WHAT IS REQUIRED = Your task is to transcribe the lines from the start of the data below through the line containing "red arrow at", inclusive, exactly as they stand and without the pictures.

INPUT MATERIAL =
"""
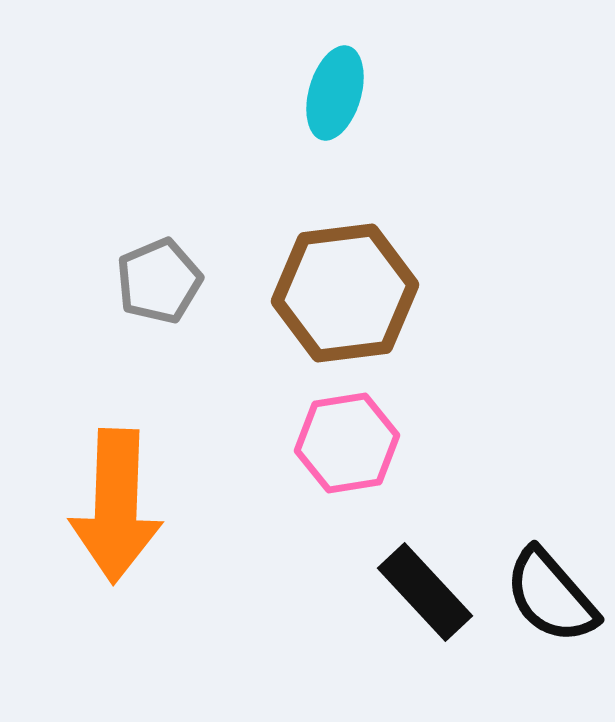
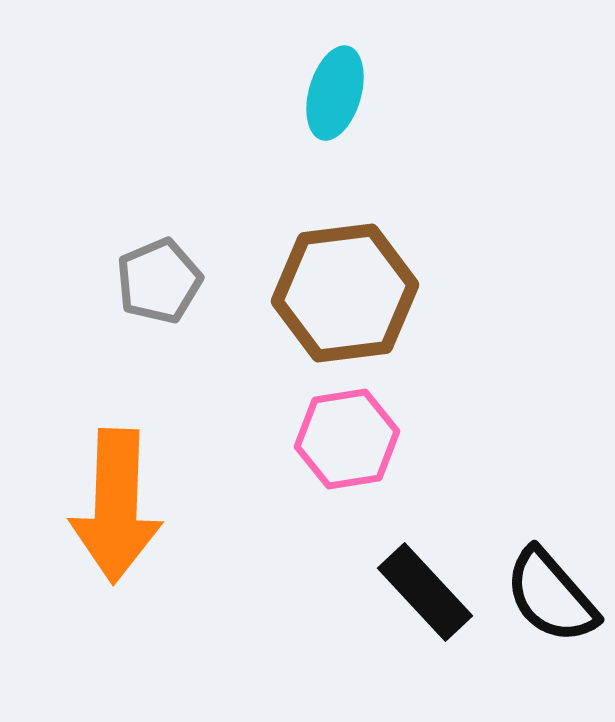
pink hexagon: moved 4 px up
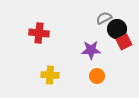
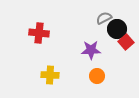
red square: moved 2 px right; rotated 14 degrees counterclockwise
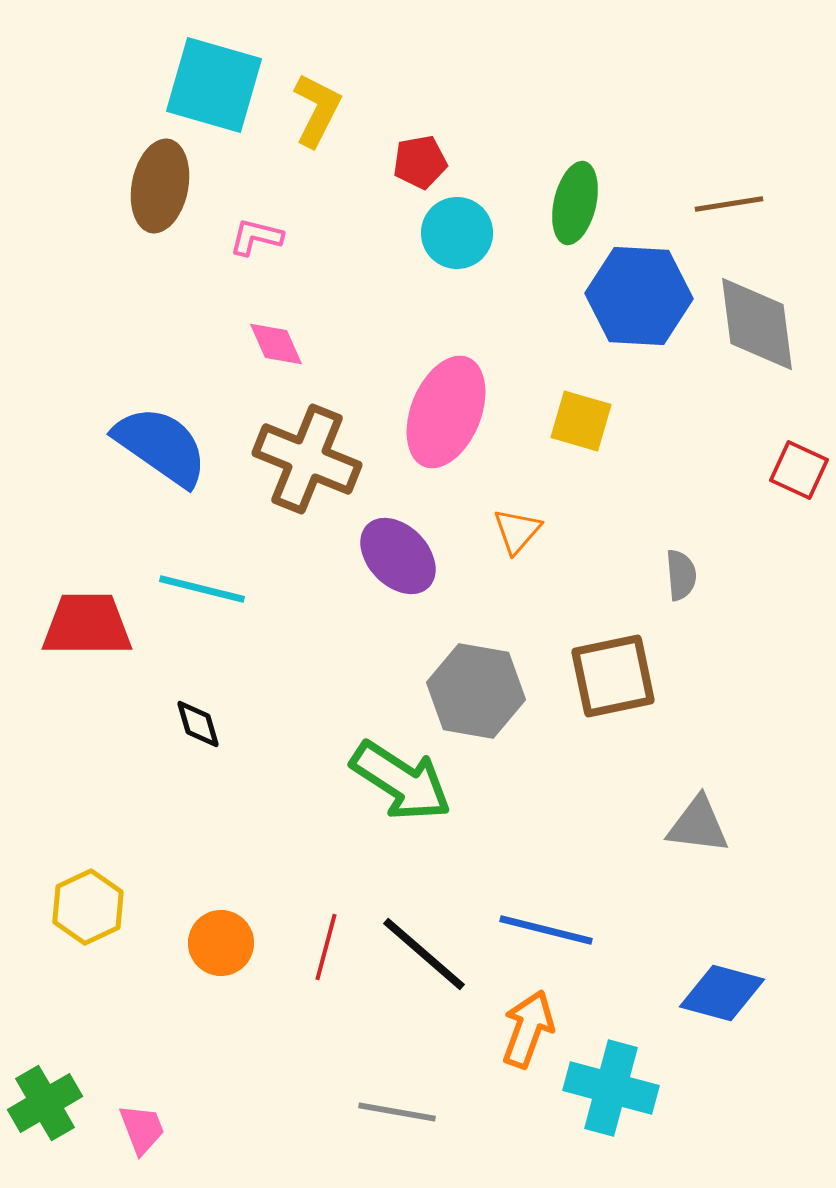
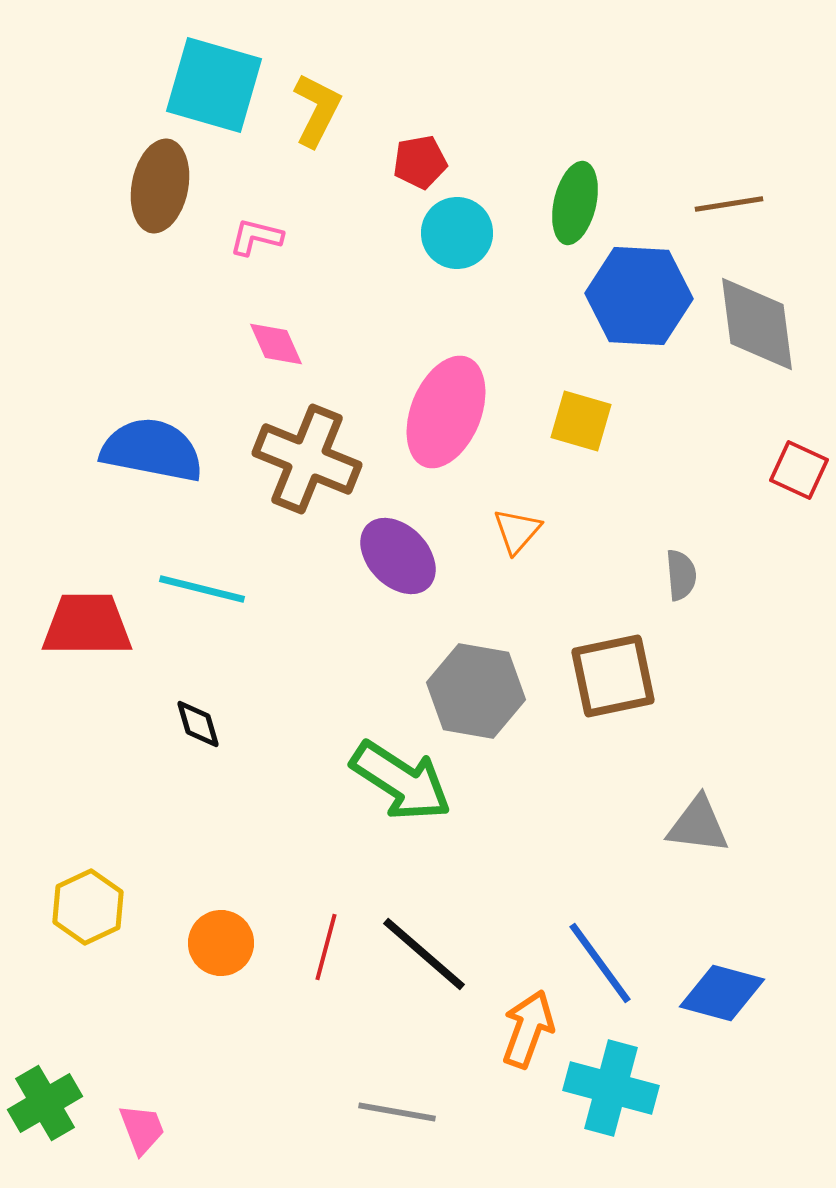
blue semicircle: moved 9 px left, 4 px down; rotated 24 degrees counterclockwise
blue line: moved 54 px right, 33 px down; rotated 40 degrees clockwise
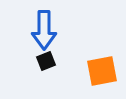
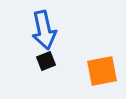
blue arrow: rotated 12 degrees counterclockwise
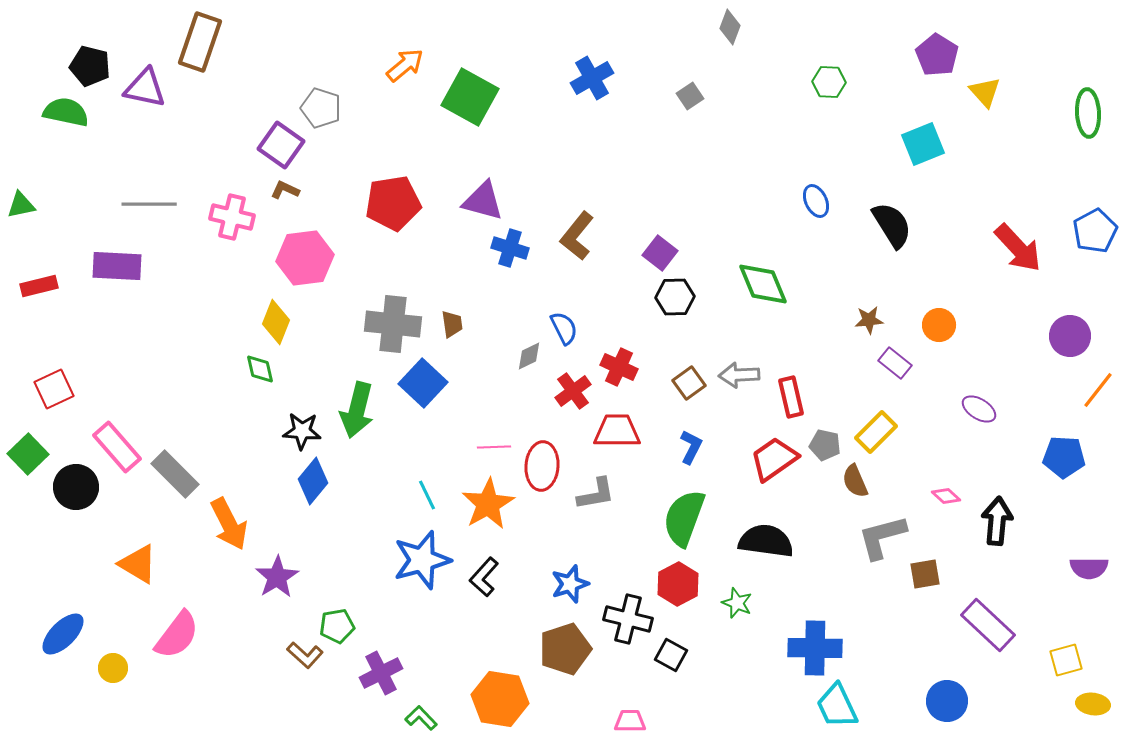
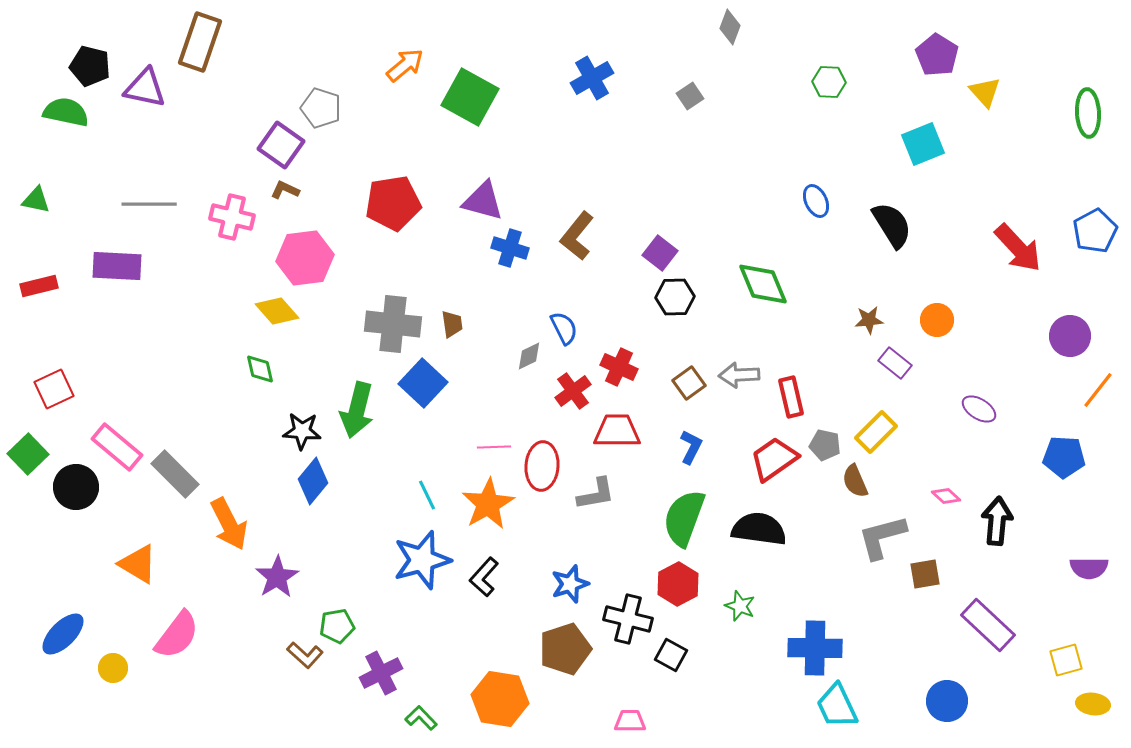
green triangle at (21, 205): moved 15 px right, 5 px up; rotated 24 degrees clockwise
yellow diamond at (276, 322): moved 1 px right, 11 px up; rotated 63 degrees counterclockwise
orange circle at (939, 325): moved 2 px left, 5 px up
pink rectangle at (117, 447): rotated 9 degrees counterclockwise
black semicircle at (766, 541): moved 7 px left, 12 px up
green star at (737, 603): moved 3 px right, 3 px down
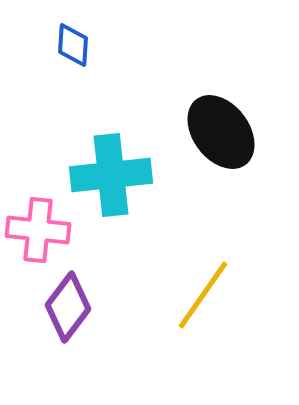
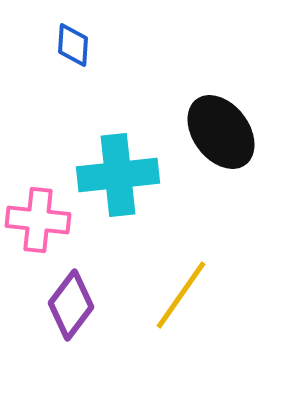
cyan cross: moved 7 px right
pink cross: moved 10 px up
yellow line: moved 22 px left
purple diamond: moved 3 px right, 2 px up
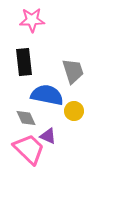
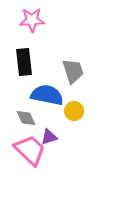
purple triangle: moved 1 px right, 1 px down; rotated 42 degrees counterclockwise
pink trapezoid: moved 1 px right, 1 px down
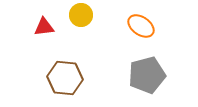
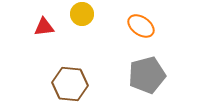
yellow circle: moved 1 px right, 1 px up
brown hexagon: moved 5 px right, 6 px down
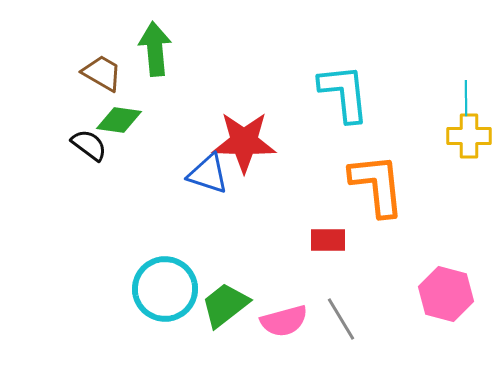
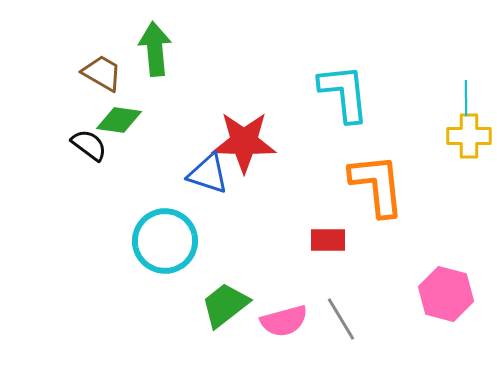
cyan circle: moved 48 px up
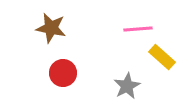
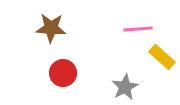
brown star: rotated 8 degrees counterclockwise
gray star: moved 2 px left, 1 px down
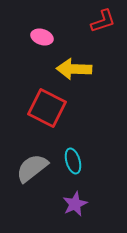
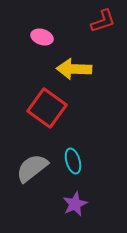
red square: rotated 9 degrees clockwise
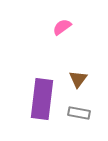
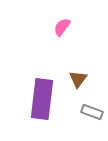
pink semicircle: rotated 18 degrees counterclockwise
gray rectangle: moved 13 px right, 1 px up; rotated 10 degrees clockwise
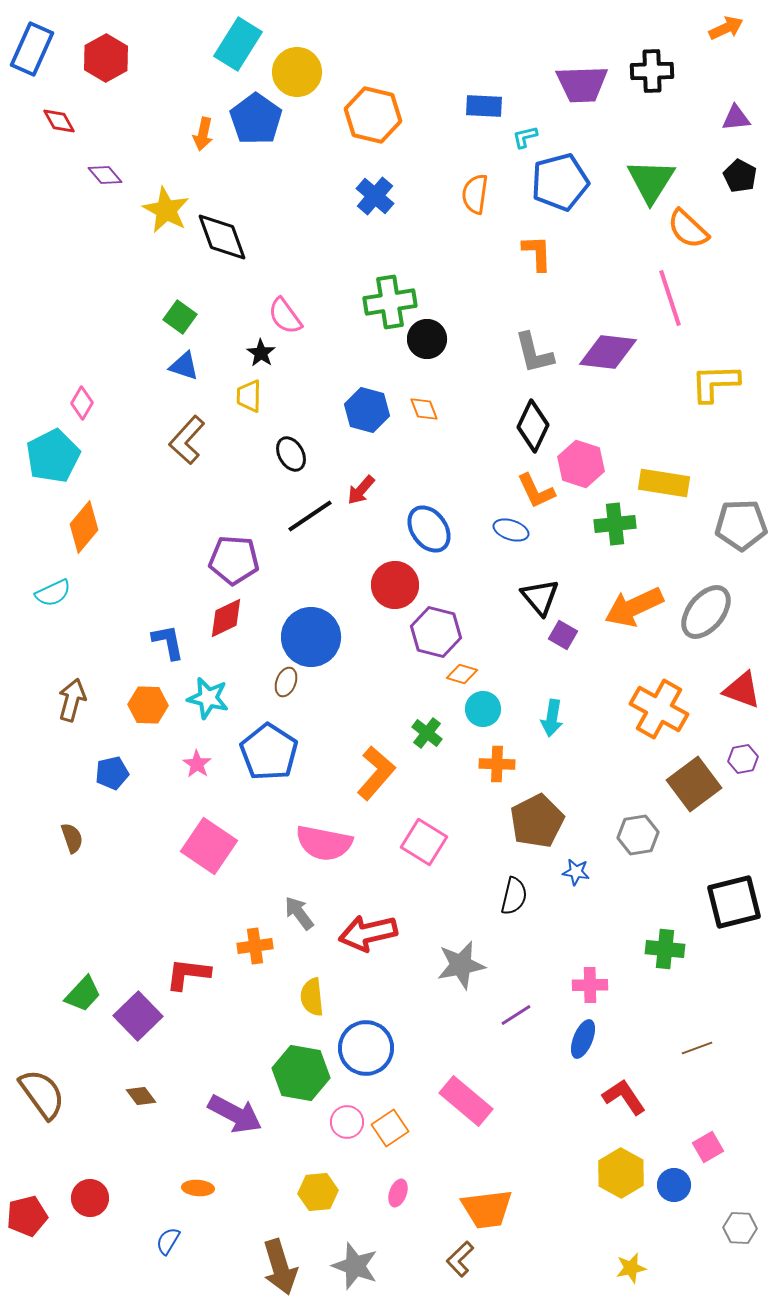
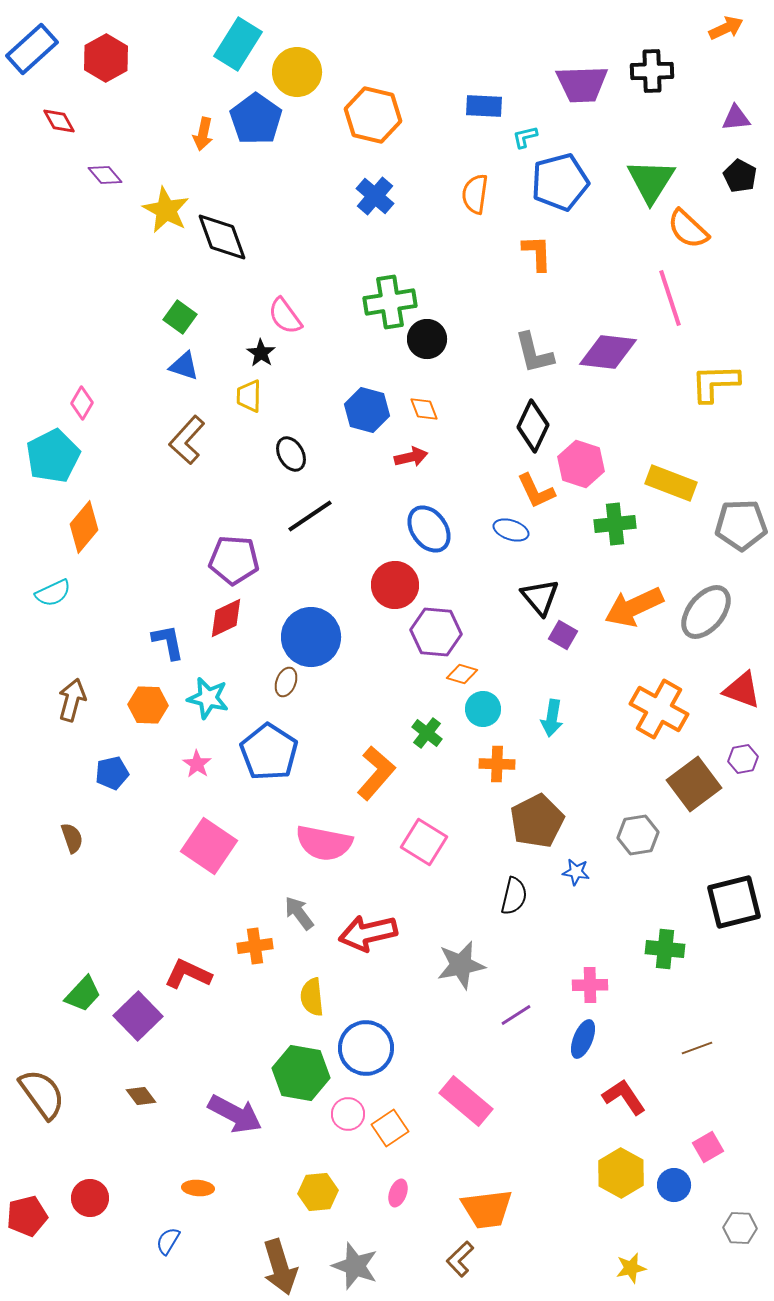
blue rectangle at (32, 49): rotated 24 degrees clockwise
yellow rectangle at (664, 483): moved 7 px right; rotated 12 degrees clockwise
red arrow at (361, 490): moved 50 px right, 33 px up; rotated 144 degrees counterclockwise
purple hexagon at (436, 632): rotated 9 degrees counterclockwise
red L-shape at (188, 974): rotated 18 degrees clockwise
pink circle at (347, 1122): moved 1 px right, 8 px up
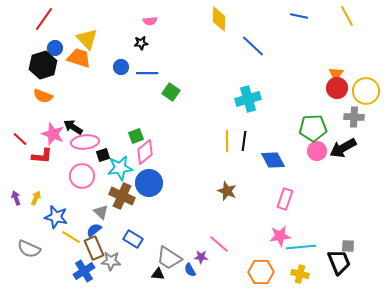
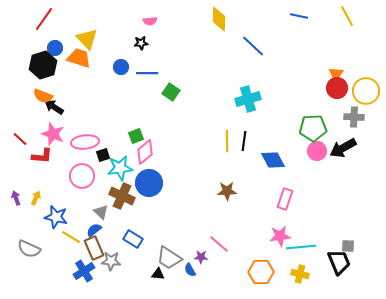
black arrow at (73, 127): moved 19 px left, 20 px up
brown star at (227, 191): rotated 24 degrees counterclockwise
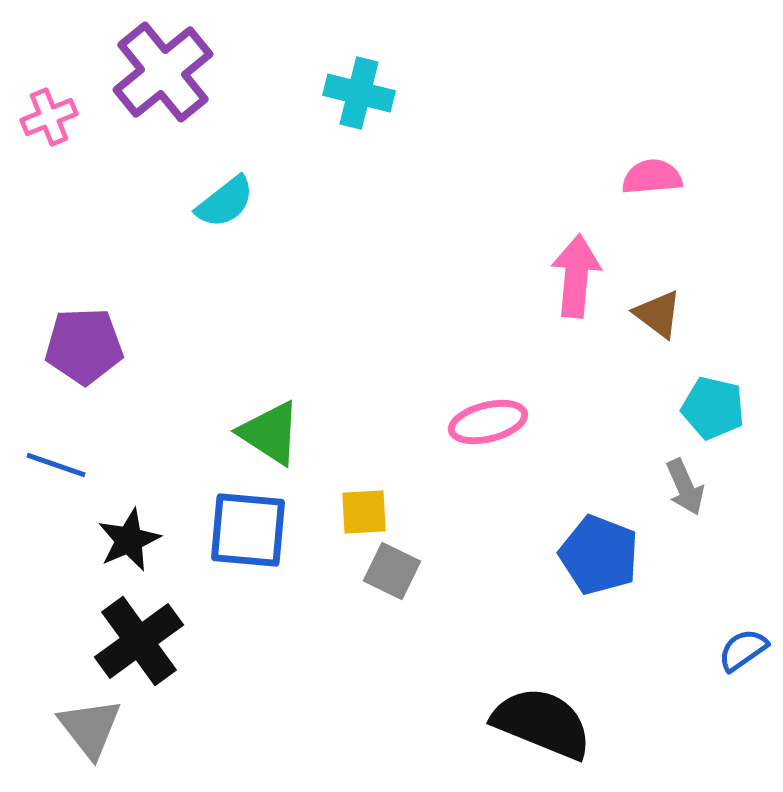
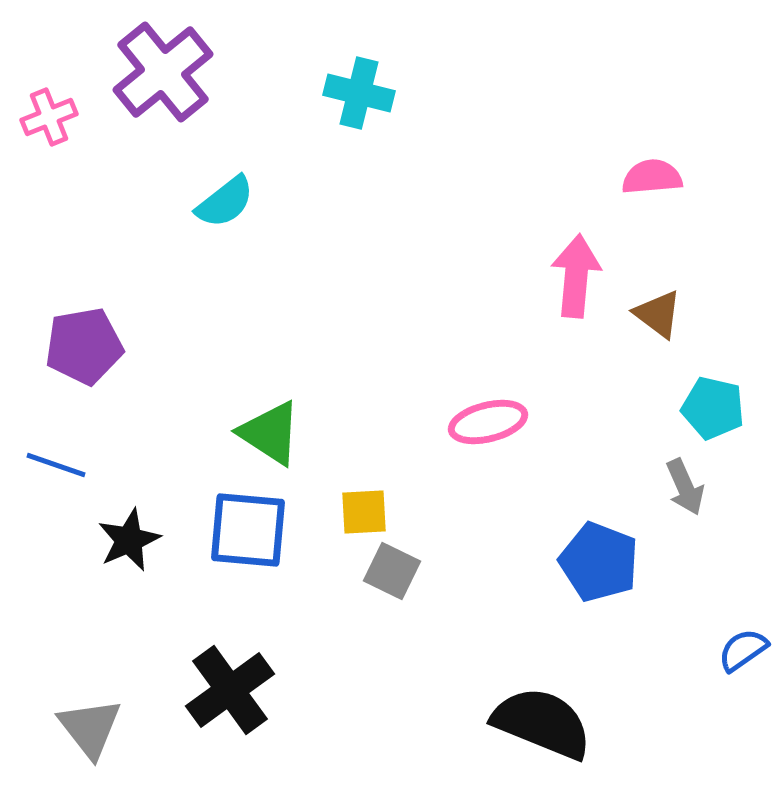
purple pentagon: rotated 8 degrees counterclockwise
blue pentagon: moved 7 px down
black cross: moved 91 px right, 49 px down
"""
ANSWER TO THIS PROBLEM =
pink hexagon: moved 4 px up
red square: moved 2 px right; rotated 14 degrees counterclockwise
blue semicircle: moved 9 px left, 4 px down; rotated 24 degrees counterclockwise
blue line: moved 54 px right, 33 px down; rotated 40 degrees clockwise
blue arrow: rotated 12 degrees counterclockwise
green triangle at (21, 205): moved 15 px right, 5 px up; rotated 24 degrees clockwise
yellow diamond at (276, 322): moved 1 px right, 11 px up; rotated 63 degrees counterclockwise
orange circle at (939, 325): moved 2 px left, 5 px up
pink rectangle at (117, 447): rotated 9 degrees counterclockwise
black semicircle at (766, 541): moved 7 px left, 12 px up
green star at (737, 603): moved 3 px right, 3 px down
cyan cross: moved 7 px right
pink cross: moved 10 px up
yellow line: moved 22 px left
purple diamond: moved 3 px right, 2 px up
purple triangle: moved 1 px right, 1 px down; rotated 42 degrees counterclockwise
pink trapezoid: moved 1 px right, 1 px down
yellow circle: moved 1 px right, 1 px up
brown hexagon: moved 5 px right, 6 px down
cyan circle: moved 48 px up
brown star: rotated 8 degrees counterclockwise
gray star: moved 2 px left, 1 px down
red square: rotated 9 degrees clockwise
pink semicircle: rotated 18 degrees counterclockwise
gray rectangle: moved 13 px right, 1 px up; rotated 10 degrees clockwise
blue rectangle at (32, 49): rotated 24 degrees clockwise
yellow rectangle at (664, 483): moved 7 px right; rotated 12 degrees clockwise
red arrow at (361, 490): moved 50 px right, 33 px up; rotated 144 degrees counterclockwise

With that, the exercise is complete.